● Dataset entries
■ ■ ■ ■ ■ ■ ■
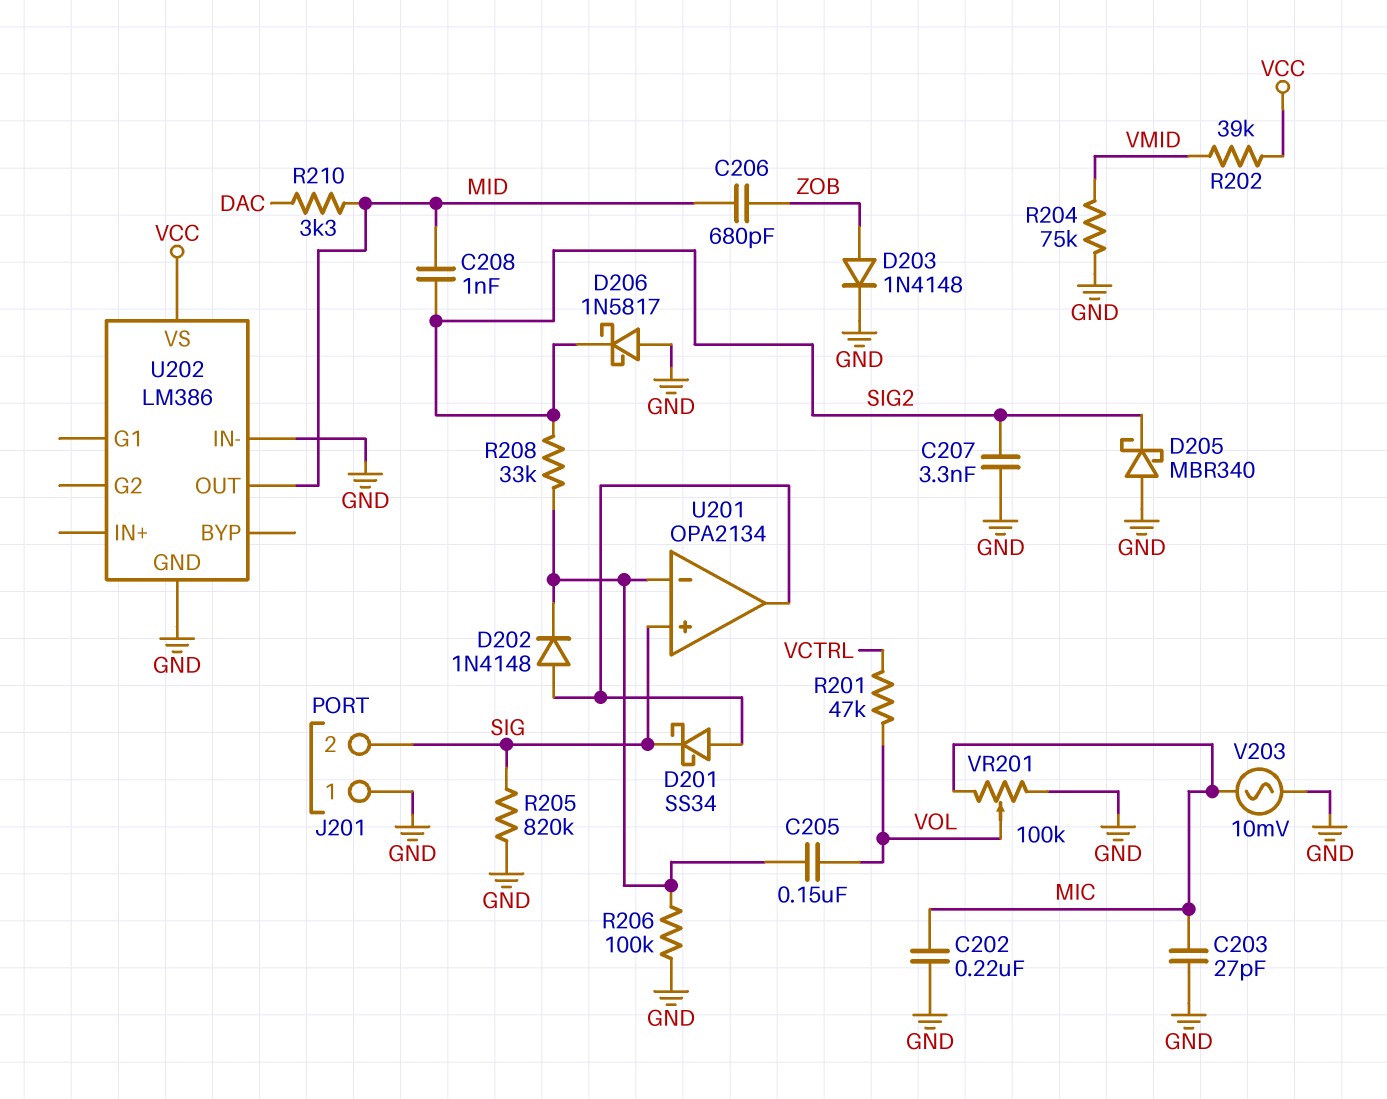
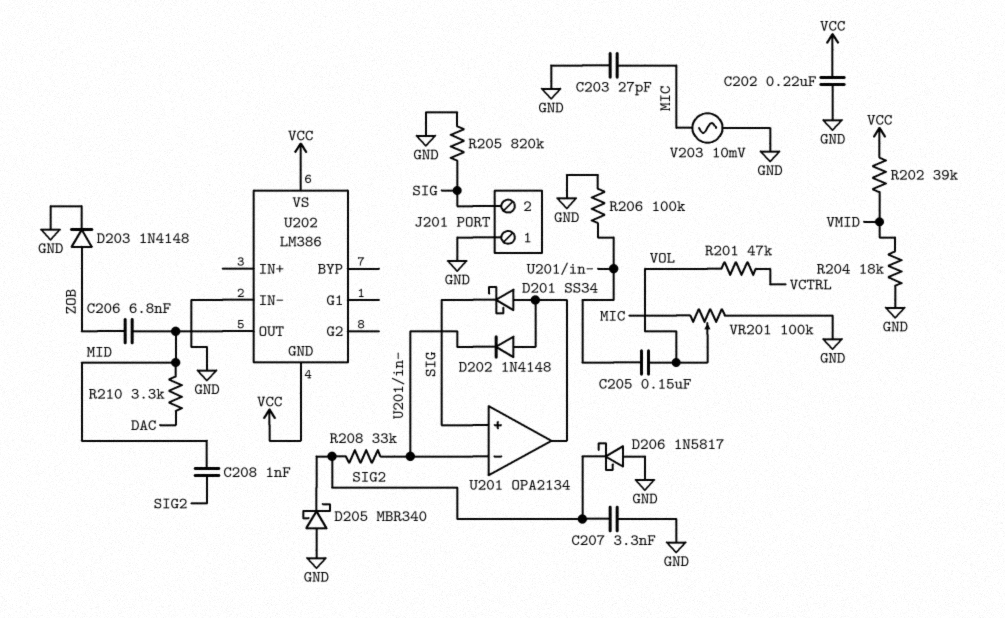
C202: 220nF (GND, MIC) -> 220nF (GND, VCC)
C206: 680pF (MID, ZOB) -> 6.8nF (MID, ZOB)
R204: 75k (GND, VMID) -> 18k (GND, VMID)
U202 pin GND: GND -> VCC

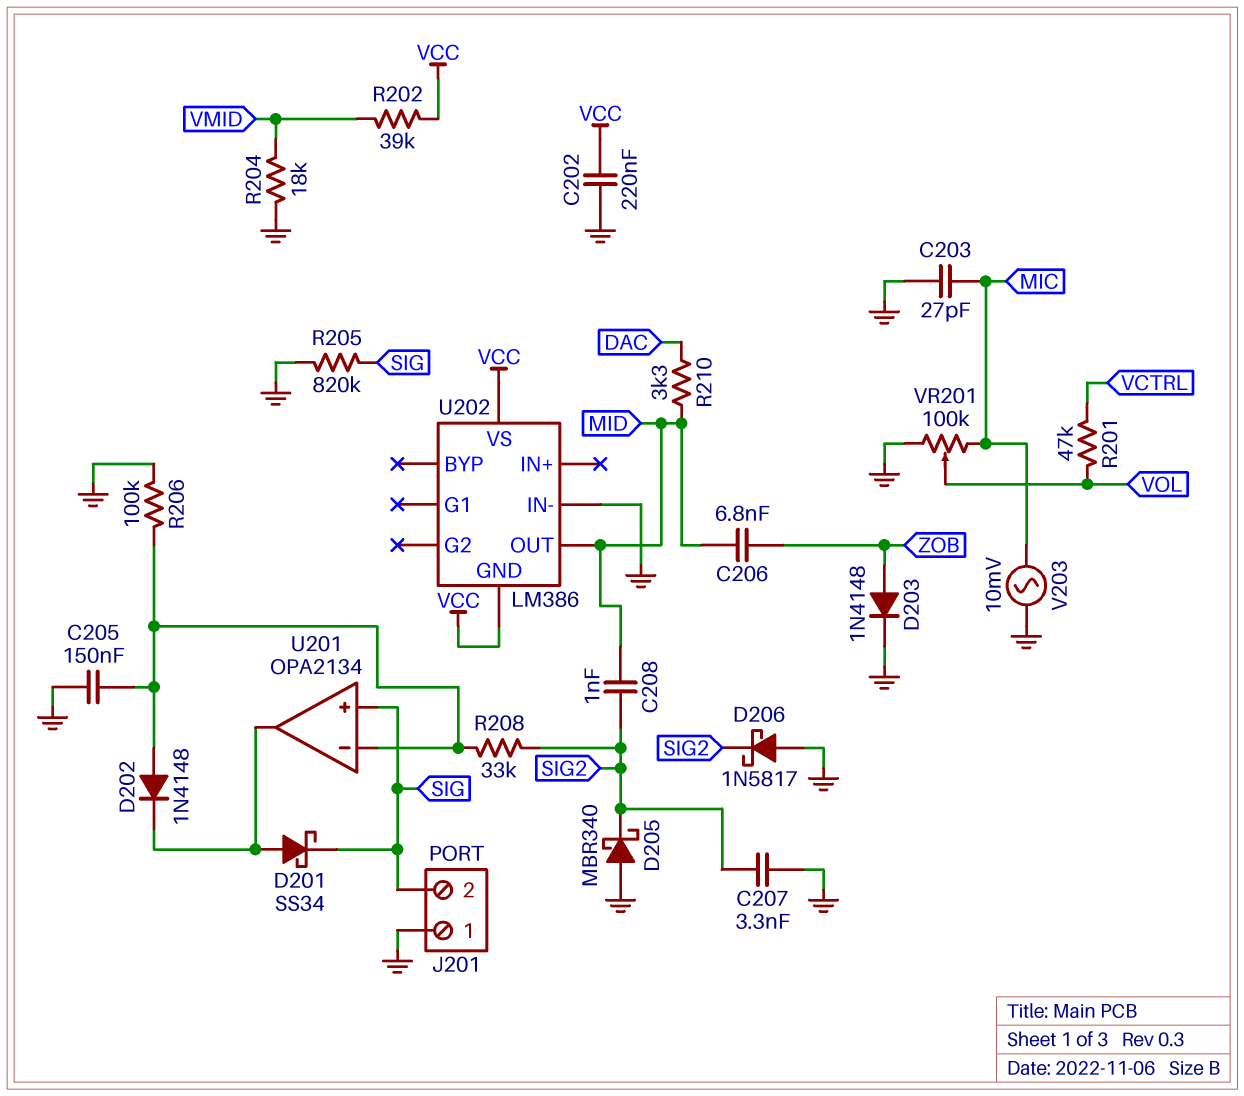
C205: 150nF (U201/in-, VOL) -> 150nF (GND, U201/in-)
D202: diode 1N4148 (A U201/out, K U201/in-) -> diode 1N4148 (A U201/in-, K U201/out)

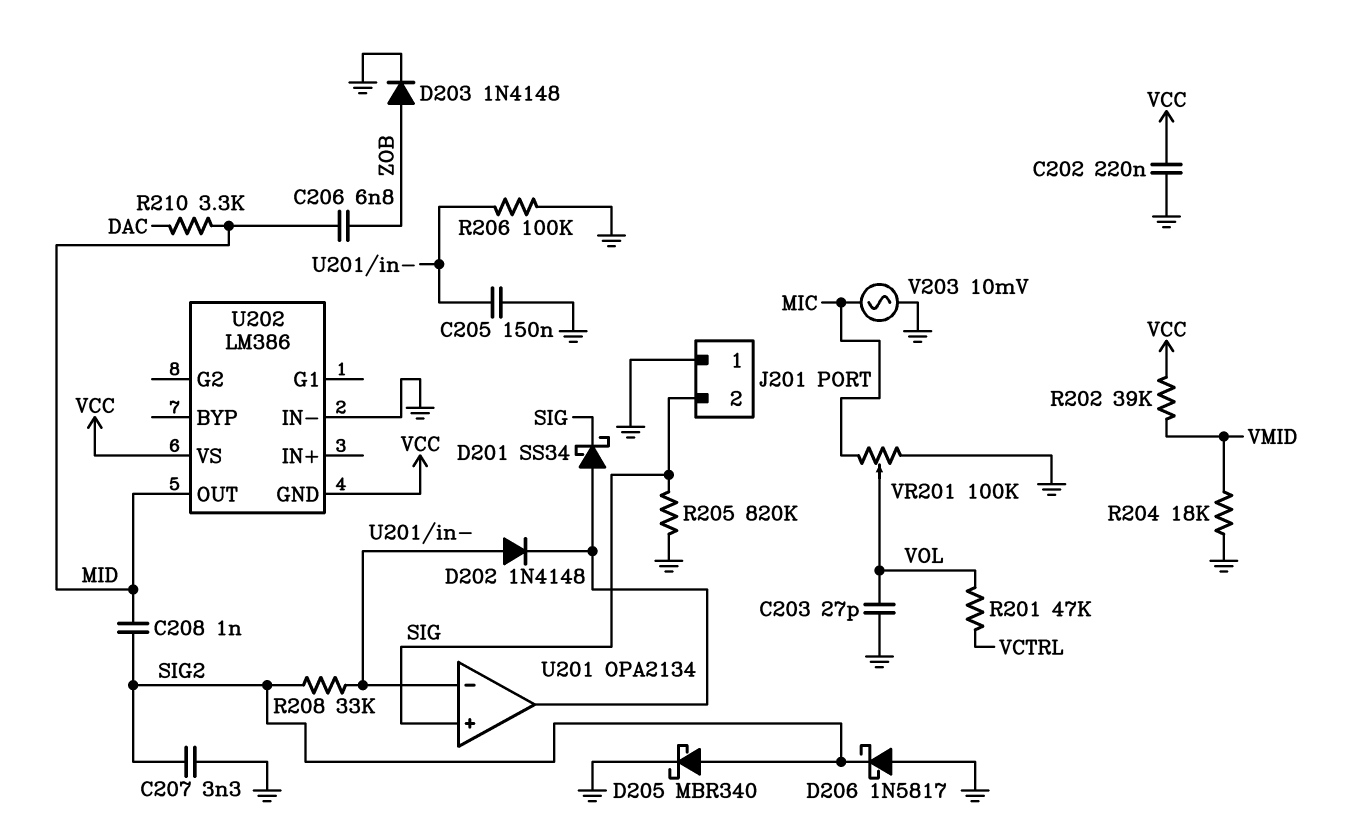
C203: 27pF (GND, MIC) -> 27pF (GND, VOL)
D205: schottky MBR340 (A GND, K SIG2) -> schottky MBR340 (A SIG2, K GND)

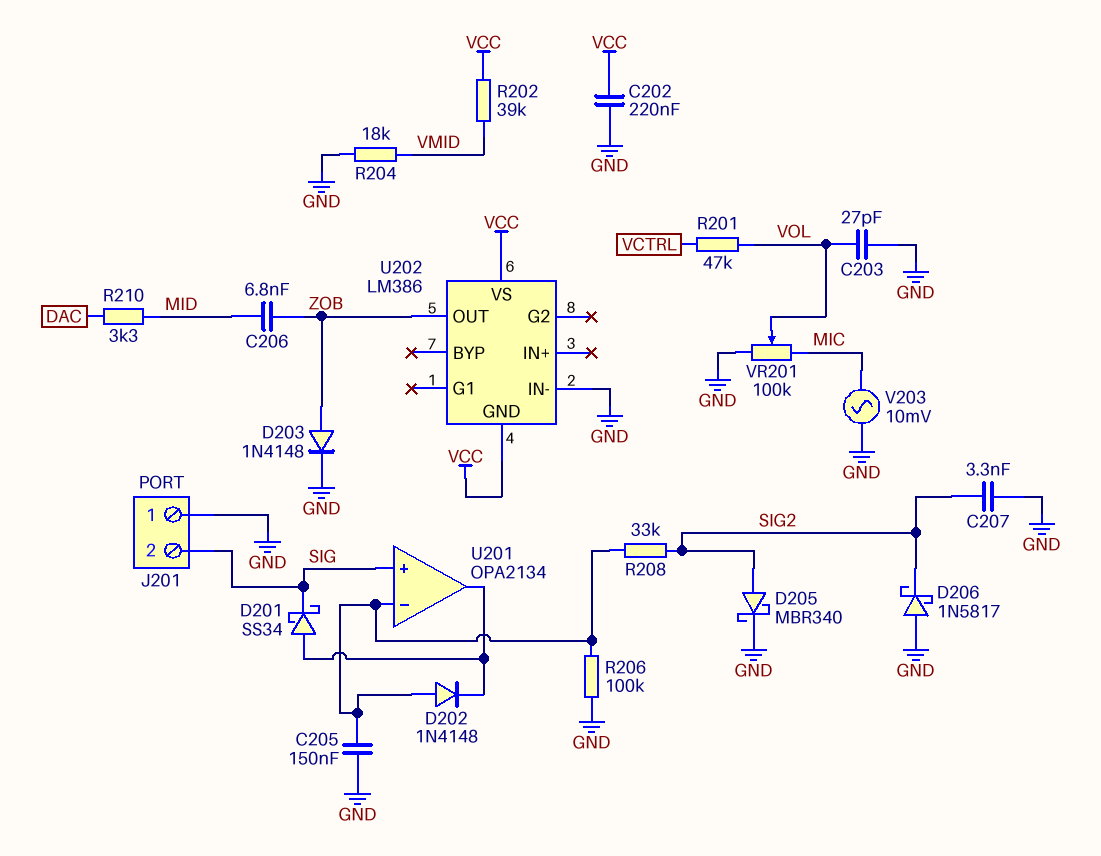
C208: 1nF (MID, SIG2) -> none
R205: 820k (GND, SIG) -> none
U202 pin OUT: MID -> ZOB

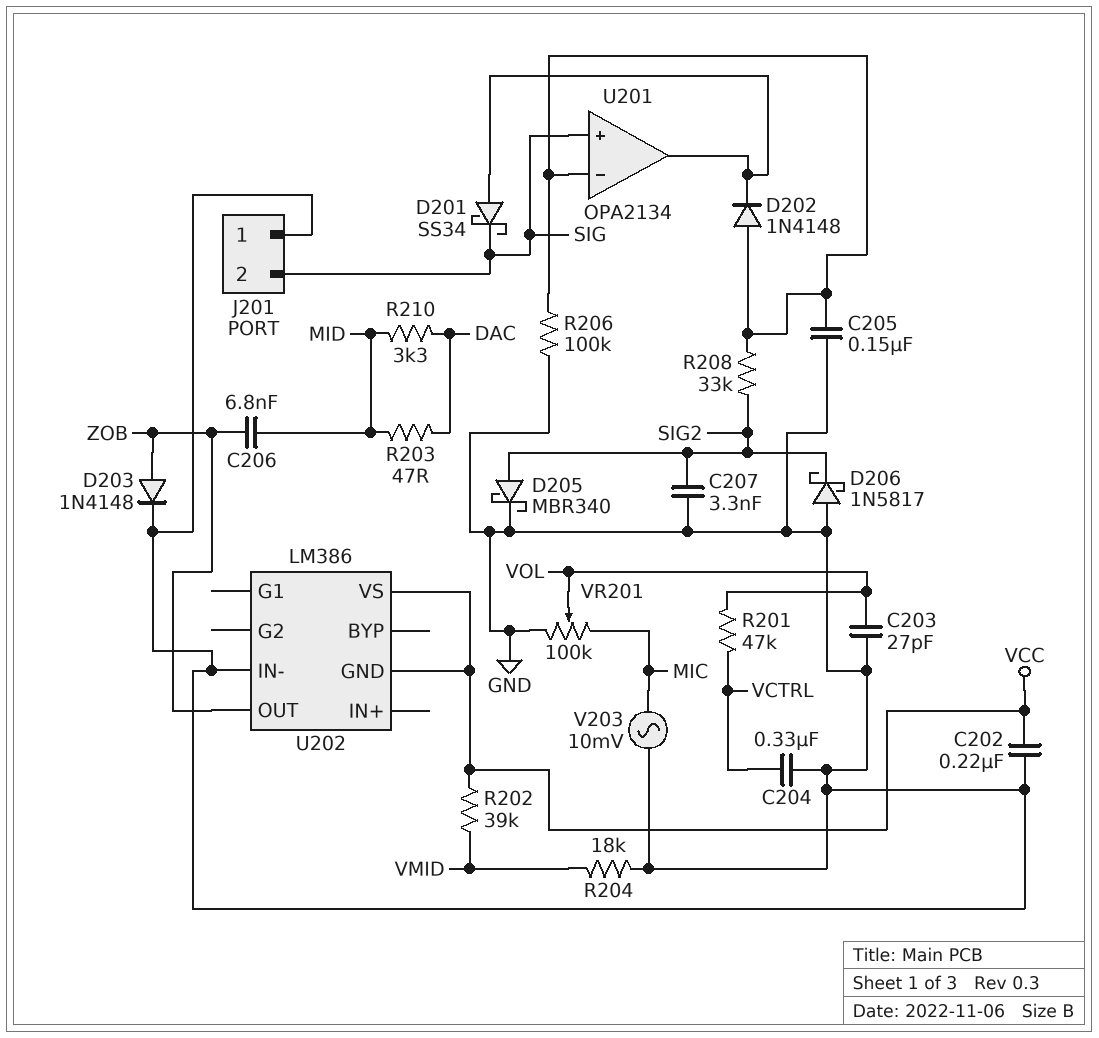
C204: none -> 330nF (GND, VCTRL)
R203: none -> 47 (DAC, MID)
■ ■ ■ ■ ■ ■ ■
● Task brief
Everything from the first line of the records through the line containing "C203: 27pF (GND, MIC) -> 27pF (GND, VOL)" should be reproduced exactly, apart from the pictures.

● Response below
C202: 220nF (GND, MIC) -> 220nF (GND, VCC)
C206: 680pF (MID, ZOB) -> 6.8nF (MID, ZOB)
R204: 75k (GND, VMID) -> 18k (GND, VMID)
U202 pin GND: GND -> VCC

C205: 150nF (U201/in-, VOL) -> 150nF (GND, U201/in-)
D202: diode 1N4148 (A U201/out, K U201/in-) -> diode 1N4148 (A U201/in-, K U201/out)

C203: 27pF (GND, MIC) -> 27pF (GND, VOL)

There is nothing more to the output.